Your answer should consist of the lines in the following data that contain "moved".

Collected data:
┄┄┄┄┄┄

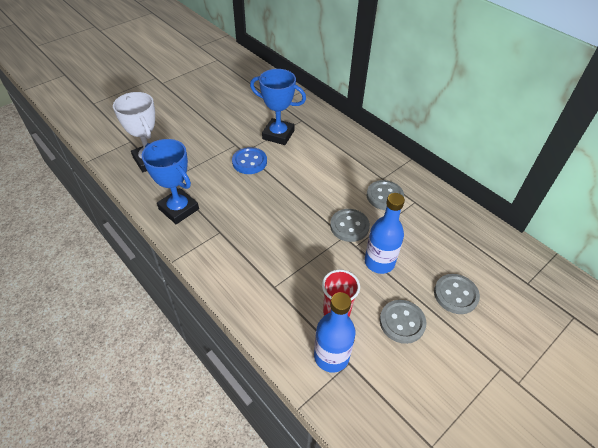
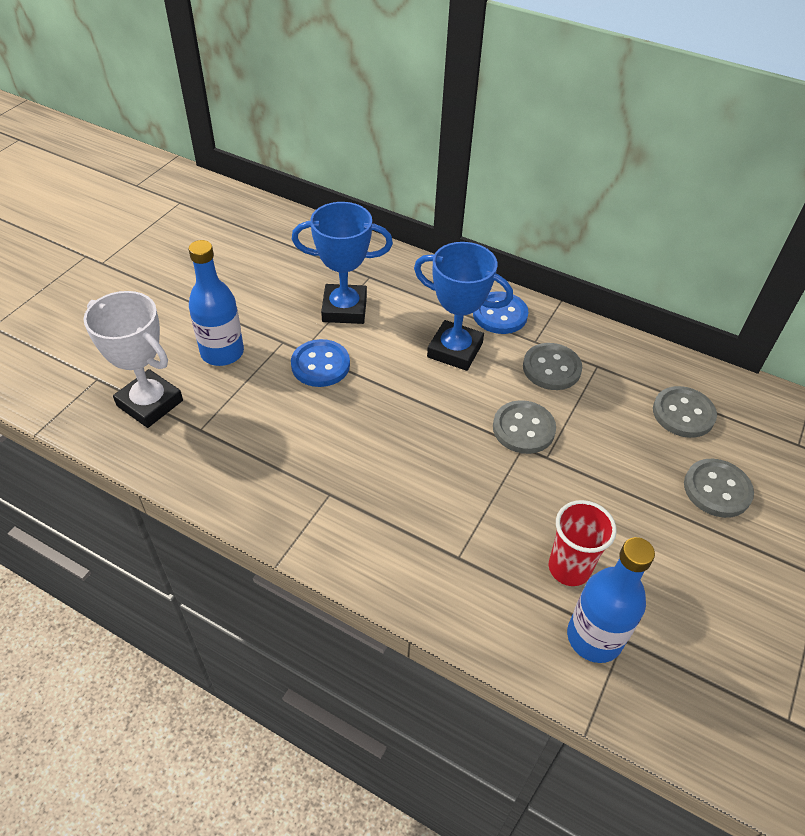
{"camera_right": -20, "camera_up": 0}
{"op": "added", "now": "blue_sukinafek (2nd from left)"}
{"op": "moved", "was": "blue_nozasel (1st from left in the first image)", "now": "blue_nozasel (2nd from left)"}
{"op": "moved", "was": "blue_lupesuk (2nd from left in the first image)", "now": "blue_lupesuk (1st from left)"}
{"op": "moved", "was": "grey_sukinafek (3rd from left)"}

┄┄┄┄┄┄

▶ _Answer to this problem_
{"op": "moved", "was": "blue_nozasel (1st from left in the first image)", "now": "blue_nozasel (2nd from left)"}
{"op": "moved", "was": "blue_lupesuk (2nd from left in the first image)", "now": "blue_lupesuk (1st from left)"}
{"op": "moved", "was": "grey_sukinafek (3rd from left)"}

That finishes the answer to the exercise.